Object change listings:
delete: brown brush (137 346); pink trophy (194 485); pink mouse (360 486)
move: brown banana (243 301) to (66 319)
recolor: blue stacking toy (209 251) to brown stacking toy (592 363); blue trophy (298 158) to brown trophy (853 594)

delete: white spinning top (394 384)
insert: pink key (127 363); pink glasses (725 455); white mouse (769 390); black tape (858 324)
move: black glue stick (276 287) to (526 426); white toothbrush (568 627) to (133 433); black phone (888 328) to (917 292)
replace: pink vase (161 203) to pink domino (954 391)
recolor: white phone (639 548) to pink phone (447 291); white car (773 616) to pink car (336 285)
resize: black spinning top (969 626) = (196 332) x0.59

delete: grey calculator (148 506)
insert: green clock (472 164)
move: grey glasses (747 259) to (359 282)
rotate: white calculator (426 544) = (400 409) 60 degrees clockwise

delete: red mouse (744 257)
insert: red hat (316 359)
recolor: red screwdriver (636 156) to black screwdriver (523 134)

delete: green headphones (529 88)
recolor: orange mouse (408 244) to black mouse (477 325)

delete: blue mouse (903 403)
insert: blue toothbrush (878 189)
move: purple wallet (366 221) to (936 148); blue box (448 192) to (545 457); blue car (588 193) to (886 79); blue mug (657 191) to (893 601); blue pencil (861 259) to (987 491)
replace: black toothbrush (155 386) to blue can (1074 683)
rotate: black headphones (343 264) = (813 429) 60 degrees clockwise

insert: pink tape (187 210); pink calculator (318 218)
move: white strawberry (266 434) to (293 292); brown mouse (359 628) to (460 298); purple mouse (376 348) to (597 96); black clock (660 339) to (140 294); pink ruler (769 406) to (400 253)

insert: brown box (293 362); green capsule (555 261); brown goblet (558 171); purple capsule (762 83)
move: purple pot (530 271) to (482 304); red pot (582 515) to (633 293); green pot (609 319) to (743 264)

→ Assignment
Only what runs from the line containing "recolor: blue stacking" through the final line of the entries above belongs in the answer, restated exactly.

→ Answer section
recolor: blue stacking toy (209 251) to brown stacking toy (592 363); blue trophy (298 158) to brown trophy (853 594)

delete: white spinning top (394 384)
insert: pink key (127 363); pink glasses (725 455); white mouse (769 390); black tape (858 324)
move: black glue stick (276 287) to (526 426); white toothbrush (568 627) to (133 433); black phone (888 328) to (917 292)
replace: pink vase (161 203) to pink domino (954 391)
recolor: white phone (639 548) to pink phone (447 291); white car (773 616) to pink car (336 285)
resize: black spinning top (969 626) = (196 332) x0.59

delete: grey calculator (148 506)
insert: green clock (472 164)
move: grey glasses (747 259) to (359 282)
rotate: white calculator (426 544) = (400 409) 60 degrees clockwise

delete: red mouse (744 257)
insert: red hat (316 359)
recolor: red screwdriver (636 156) to black screwdriver (523 134)

delete: green headphones (529 88)
recolor: orange mouse (408 244) to black mouse (477 325)

delete: blue mouse (903 403)
insert: blue toothbrush (878 189)
move: purple wallet (366 221) to (936 148); blue box (448 192) to (545 457); blue car (588 193) to (886 79); blue mug (657 191) to (893 601); blue pencil (861 259) to (987 491)
replace: black toothbrush (155 386) to blue can (1074 683)
rotate: black headphones (343 264) = (813 429) 60 degrees clockwise

insert: pink tape (187 210); pink calculator (318 218)
move: white strawberry (266 434) to (293 292); brown mouse (359 628) to (460 298); purple mouse (376 348) to (597 96); black clock (660 339) to (140 294); pink ruler (769 406) to (400 253)

insert: brown box (293 362); green capsule (555 261); brown goblet (558 171); purple capsule (762 83)
move: purple pot (530 271) to (482 304); red pot (582 515) to (633 293); green pot (609 319) to (743 264)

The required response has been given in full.